_RECORDS:_

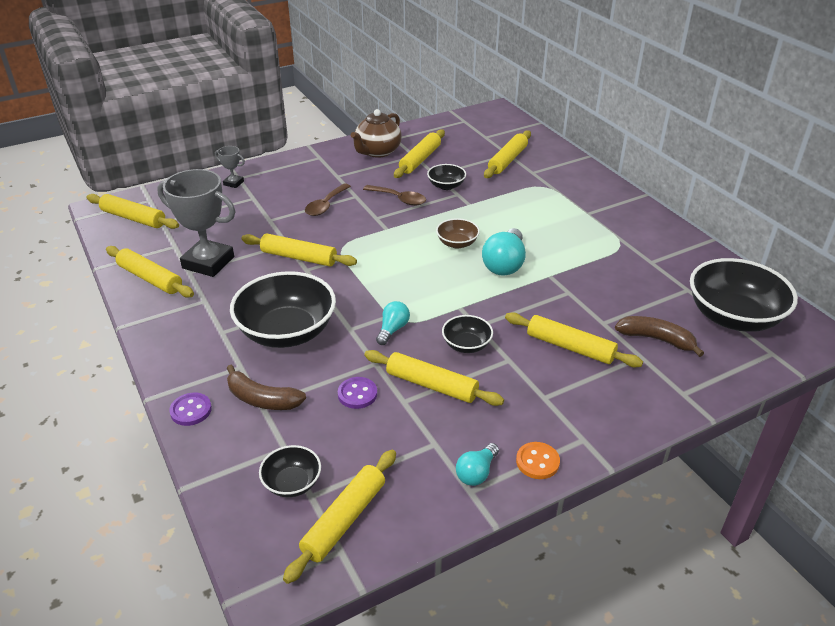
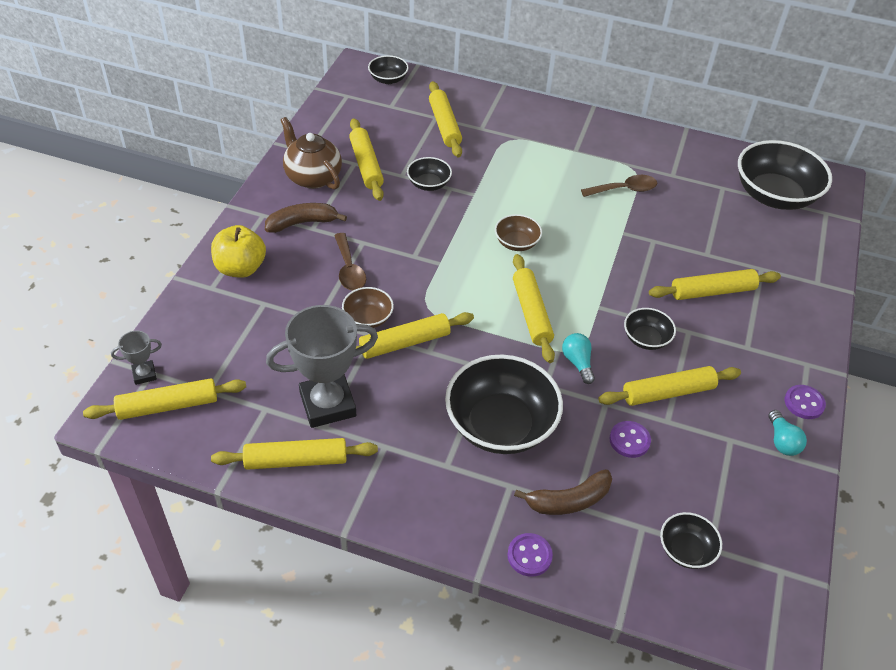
camera: 45 degrees left, 10 degrees up
(233, 183) = (216, 297): grey trophy -> grey trophy (144, 374)
(267, 176) = (240, 268): none -> yellow apple
(298, 234) = (368, 318): none -> brown bowl
(344, 520) = (754, 547): yellow rolling pin -> yellow rolling pin (531, 313)
(377, 152) = (312, 177): brown teapot -> brown teapot turned 150 degrees clockwise
(399, 199) = (407, 223): brown spoon -> brown spoon (624, 189)
(504, 264) = (578, 242): turquoise light bulb -> none
(506, 123) = (388, 79): none -> black bowl
(537, 462) = (804, 403): orange button -> purple button
(656, 339) = (754, 247): brown banana -> brown banana (302, 223)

_INSTRUCTIONS TO FOLLOW:_
Would you return all lines from the preceding listing that contain the word "none"?

_SOLUTION FOR THIS TASK:_
(267, 176) = (240, 268): none -> yellow apple
(298, 234) = (368, 318): none -> brown bowl
(504, 264) = (578, 242): turquoise light bulb -> none
(506, 123) = (388, 79): none -> black bowl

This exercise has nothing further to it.